#### Dataset entries
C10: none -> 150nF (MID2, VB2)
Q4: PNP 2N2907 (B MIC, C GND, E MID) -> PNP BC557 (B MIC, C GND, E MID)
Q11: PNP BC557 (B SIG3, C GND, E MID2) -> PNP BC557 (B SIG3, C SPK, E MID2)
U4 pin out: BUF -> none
########
#### Dataset entries
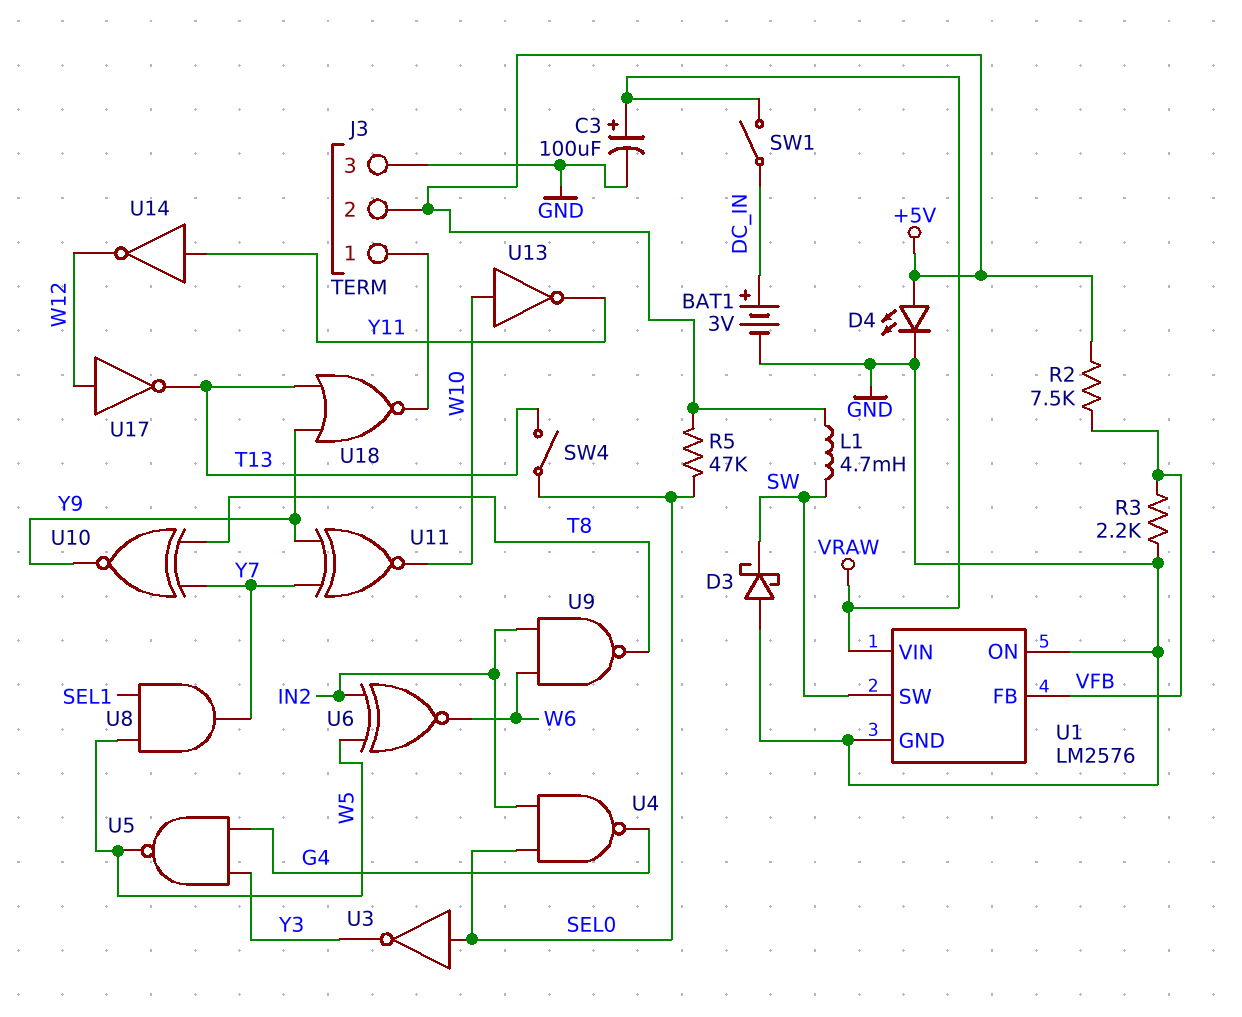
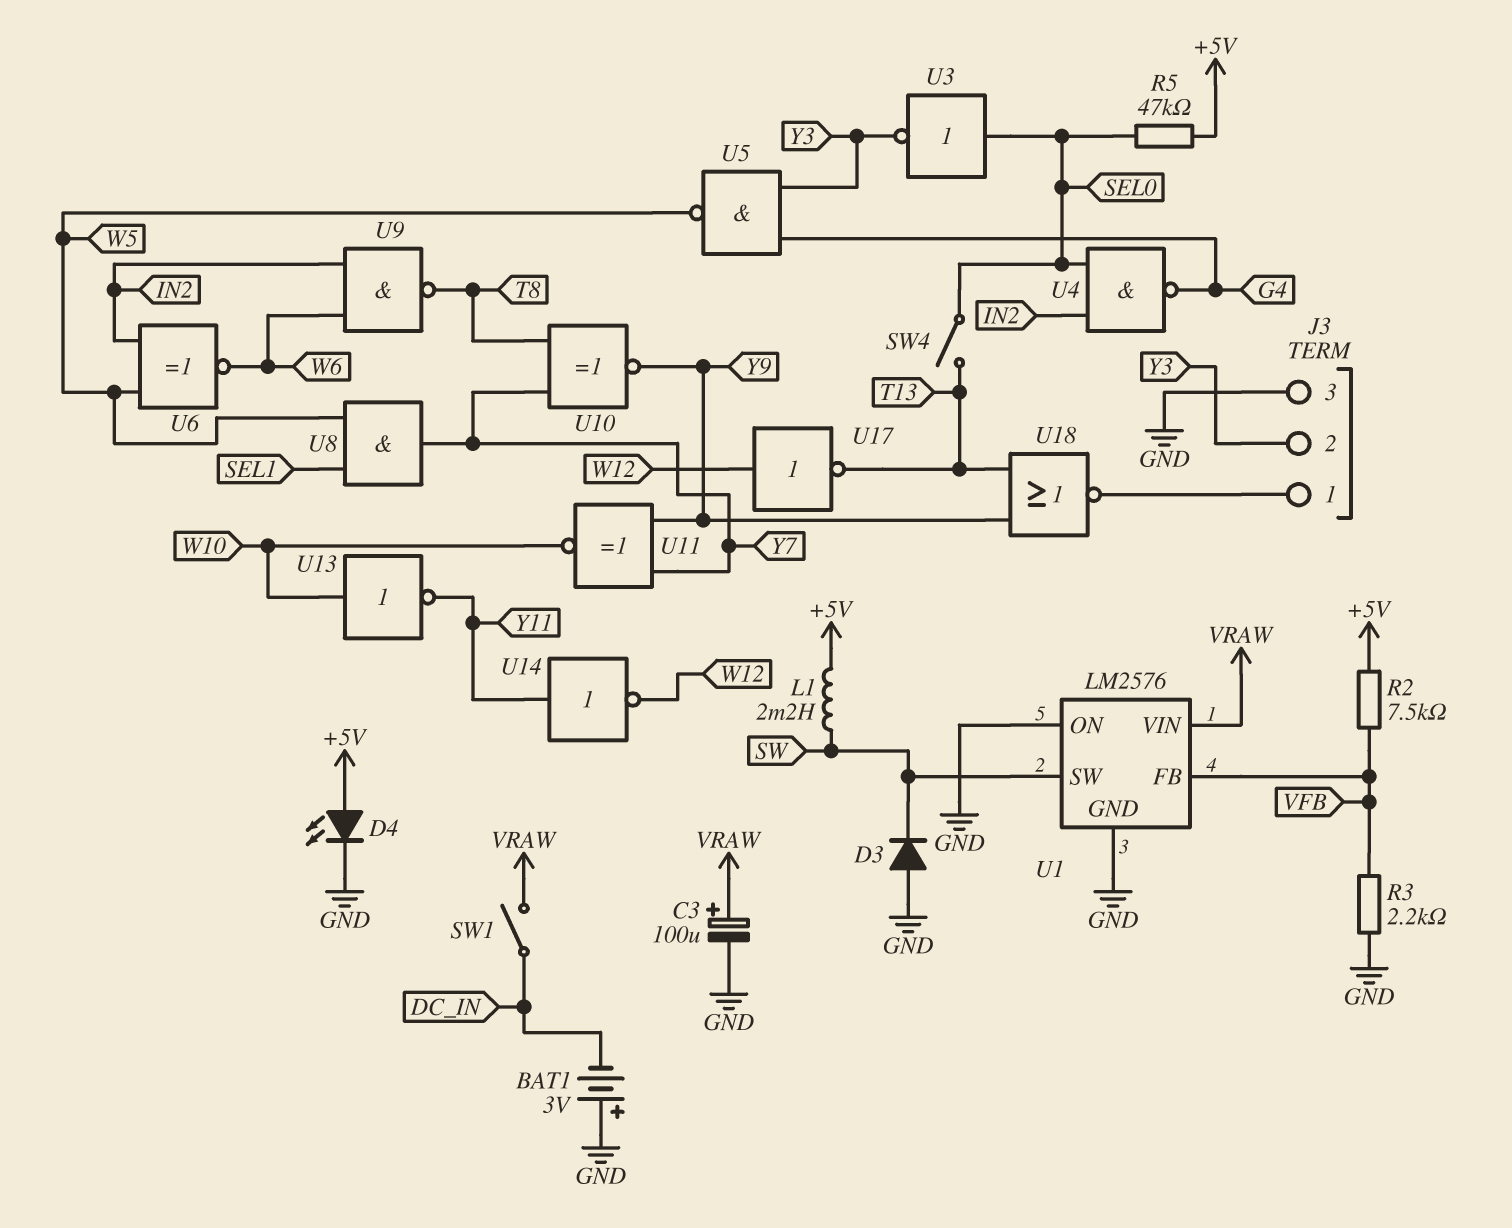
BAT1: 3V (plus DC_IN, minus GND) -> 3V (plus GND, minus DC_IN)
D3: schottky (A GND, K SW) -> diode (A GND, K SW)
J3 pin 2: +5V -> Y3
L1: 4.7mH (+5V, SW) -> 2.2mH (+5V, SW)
########
#### Dataset entries
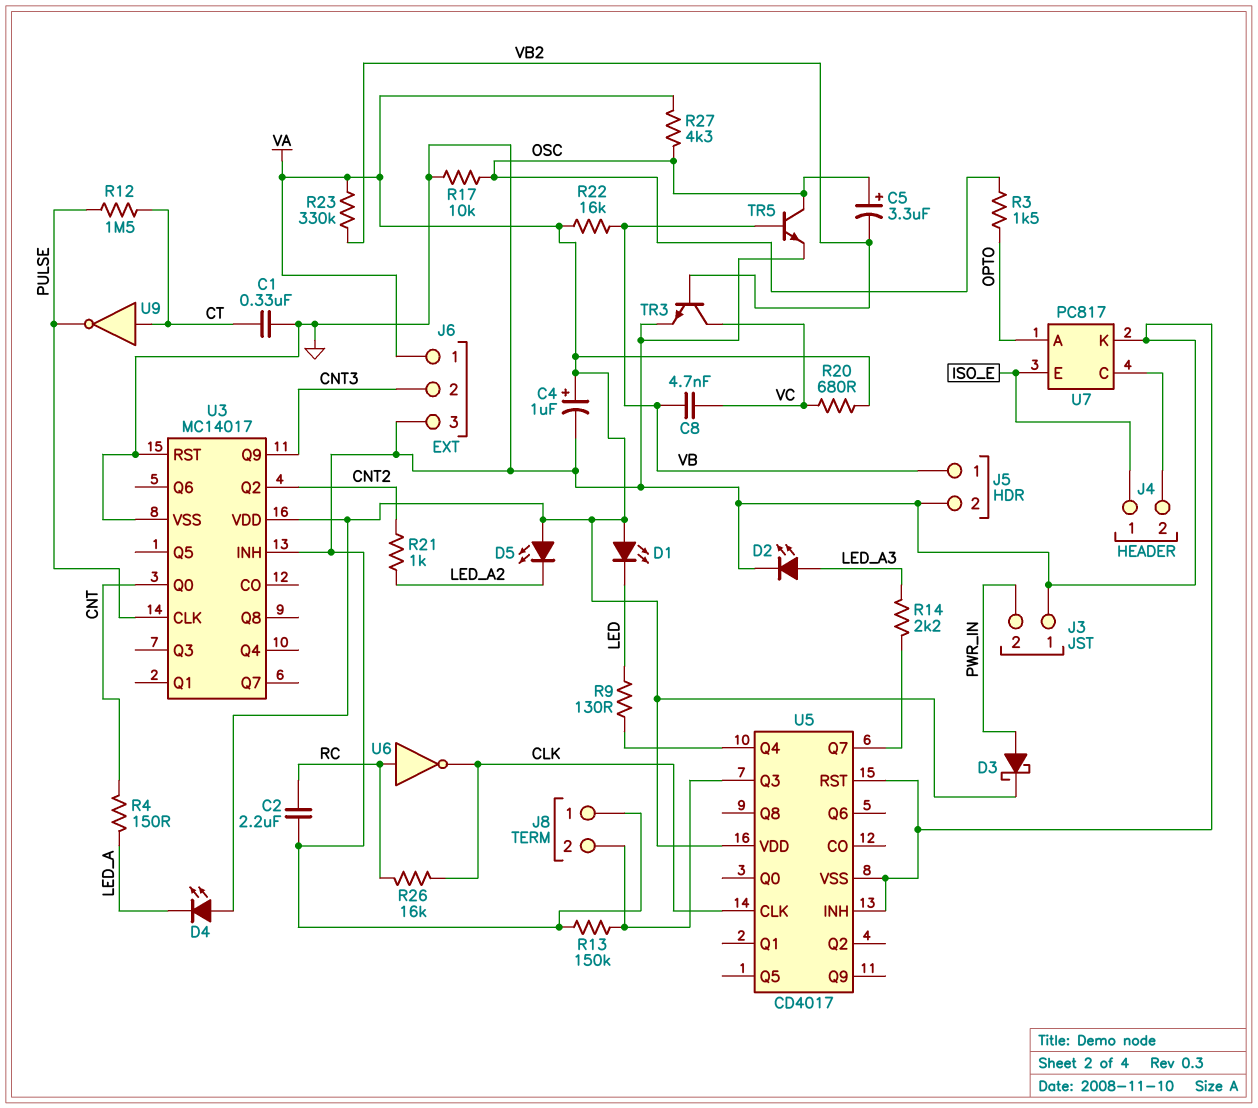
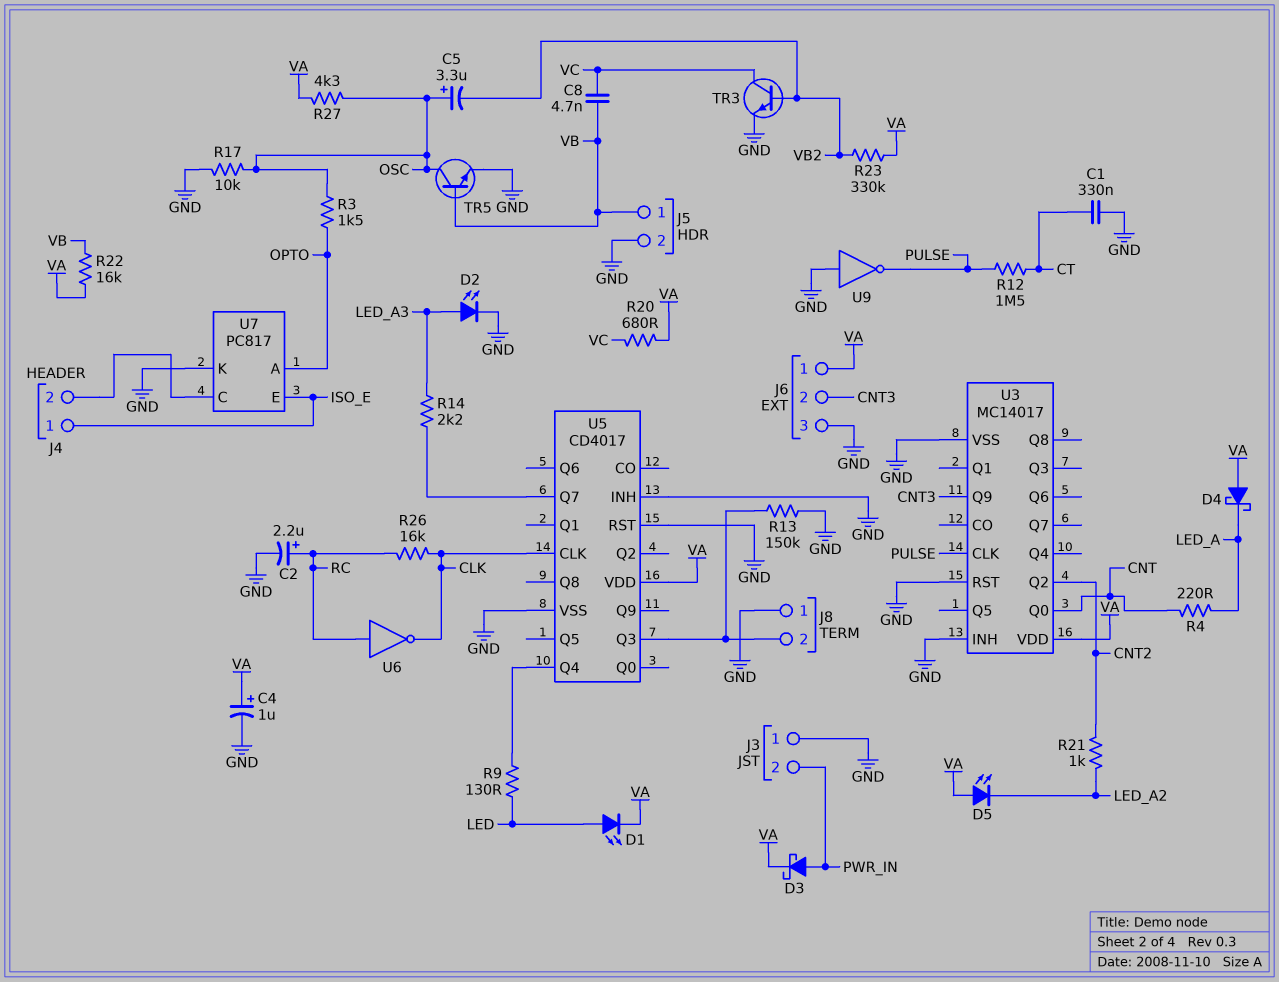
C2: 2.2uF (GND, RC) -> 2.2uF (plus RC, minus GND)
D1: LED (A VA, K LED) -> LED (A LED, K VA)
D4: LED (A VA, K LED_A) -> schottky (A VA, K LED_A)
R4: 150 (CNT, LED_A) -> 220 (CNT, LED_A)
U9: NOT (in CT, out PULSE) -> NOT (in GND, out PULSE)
########
◆ What you will do: Starting with the line above that holds "C10: none -> 150nF (MID2, VB2)" and stopping with the line that holds "U4 pin out: BUF -> none", reproduce each line exactly, omitting all other lines.

◆ Answer space:
C10: none -> 150nF (MID2, VB2)
Q4: PNP 2N2907 (B MIC, C GND, E MID) -> PNP BC557 (B MIC, C GND, E MID)
Q11: PNP BC557 (B SIG3, C GND, E MID2) -> PNP BC557 (B SIG3, C SPK, E MID2)
U4 pin out: BUF -> none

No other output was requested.